Your assignment ::
Copy the material below verbatim, starting at the line that contains "Is green leafy tree at center behind" and ending at the line that contains "The width and", with both of those lines included.
# # # # # # #
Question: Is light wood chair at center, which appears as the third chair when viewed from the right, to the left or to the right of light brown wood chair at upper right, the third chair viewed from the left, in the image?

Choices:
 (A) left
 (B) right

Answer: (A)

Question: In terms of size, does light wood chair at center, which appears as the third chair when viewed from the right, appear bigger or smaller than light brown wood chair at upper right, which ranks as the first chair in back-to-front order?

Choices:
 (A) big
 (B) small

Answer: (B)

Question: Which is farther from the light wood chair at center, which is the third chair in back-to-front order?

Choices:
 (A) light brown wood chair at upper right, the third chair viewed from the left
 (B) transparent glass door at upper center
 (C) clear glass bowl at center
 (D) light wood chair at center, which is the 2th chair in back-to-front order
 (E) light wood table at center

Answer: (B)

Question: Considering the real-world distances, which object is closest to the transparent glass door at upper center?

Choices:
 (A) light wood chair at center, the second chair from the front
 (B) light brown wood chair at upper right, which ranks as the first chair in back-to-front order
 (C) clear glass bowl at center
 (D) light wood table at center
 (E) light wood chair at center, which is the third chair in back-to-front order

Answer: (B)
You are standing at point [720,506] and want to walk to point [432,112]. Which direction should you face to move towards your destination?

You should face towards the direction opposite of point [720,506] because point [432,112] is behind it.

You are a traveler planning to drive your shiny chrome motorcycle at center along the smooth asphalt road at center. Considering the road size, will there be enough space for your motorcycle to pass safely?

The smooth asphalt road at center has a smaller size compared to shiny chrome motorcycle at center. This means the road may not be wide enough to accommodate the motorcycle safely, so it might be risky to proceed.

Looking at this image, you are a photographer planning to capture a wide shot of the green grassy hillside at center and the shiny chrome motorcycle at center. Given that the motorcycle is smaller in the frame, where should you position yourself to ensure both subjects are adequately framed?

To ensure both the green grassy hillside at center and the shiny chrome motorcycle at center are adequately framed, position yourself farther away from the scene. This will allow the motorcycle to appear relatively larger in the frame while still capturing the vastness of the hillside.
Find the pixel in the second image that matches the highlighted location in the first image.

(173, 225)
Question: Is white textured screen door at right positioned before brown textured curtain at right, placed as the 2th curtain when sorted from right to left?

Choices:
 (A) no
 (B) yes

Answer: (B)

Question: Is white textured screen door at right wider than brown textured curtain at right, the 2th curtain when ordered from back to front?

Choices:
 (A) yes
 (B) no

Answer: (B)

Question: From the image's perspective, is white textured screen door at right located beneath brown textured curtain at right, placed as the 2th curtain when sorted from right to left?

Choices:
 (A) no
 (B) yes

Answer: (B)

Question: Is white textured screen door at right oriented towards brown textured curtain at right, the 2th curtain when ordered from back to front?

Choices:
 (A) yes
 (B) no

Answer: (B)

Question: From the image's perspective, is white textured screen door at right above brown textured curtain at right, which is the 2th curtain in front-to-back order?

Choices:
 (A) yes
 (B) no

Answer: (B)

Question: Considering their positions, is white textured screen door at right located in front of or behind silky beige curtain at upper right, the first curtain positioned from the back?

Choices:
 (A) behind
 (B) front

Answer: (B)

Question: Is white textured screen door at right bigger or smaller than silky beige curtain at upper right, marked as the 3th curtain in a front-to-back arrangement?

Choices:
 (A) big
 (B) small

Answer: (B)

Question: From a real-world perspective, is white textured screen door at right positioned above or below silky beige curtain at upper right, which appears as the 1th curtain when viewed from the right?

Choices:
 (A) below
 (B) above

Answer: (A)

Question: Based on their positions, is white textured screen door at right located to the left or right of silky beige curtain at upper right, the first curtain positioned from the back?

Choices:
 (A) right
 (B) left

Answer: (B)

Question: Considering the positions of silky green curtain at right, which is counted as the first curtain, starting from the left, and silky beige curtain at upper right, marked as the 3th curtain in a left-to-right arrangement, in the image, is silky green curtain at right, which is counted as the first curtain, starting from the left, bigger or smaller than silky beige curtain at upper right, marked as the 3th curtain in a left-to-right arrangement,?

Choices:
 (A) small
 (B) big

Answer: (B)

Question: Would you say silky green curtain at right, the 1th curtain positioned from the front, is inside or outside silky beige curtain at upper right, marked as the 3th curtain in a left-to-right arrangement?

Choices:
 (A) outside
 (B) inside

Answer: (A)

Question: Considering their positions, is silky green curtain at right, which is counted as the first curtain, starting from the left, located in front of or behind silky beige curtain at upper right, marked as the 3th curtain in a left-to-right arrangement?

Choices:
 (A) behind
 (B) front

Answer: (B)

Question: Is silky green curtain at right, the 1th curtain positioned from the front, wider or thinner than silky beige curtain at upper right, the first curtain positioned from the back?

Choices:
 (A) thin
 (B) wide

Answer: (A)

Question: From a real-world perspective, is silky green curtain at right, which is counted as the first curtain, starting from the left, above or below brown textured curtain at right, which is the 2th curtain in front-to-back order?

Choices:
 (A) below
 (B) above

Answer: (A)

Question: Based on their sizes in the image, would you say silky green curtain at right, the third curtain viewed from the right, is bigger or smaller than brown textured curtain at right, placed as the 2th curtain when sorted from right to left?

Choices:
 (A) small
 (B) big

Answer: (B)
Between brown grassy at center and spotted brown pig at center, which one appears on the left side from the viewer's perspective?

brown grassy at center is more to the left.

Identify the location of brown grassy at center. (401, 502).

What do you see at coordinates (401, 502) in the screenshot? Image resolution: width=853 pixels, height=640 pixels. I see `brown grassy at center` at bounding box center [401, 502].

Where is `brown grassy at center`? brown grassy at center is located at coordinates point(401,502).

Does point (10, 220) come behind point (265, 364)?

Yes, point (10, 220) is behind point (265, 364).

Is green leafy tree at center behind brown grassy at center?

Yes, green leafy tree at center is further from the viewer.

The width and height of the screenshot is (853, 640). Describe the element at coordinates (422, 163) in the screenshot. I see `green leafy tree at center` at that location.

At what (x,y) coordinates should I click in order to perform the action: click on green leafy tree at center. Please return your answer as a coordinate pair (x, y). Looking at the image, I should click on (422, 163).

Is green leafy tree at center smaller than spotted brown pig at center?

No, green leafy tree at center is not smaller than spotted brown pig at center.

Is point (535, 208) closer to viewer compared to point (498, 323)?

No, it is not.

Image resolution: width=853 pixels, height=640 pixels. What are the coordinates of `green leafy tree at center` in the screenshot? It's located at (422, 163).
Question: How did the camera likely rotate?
# # # # # # #
Answer for the task ::
Is green leafy tree at center behind brown grassy at center?

Yes, green leafy tree at center is further from the viewer.

The width and height of the screenshot is (853, 640). Describe the element at coordinates (422, 163) in the screenshot. I see `green leafy tree at center` at that location.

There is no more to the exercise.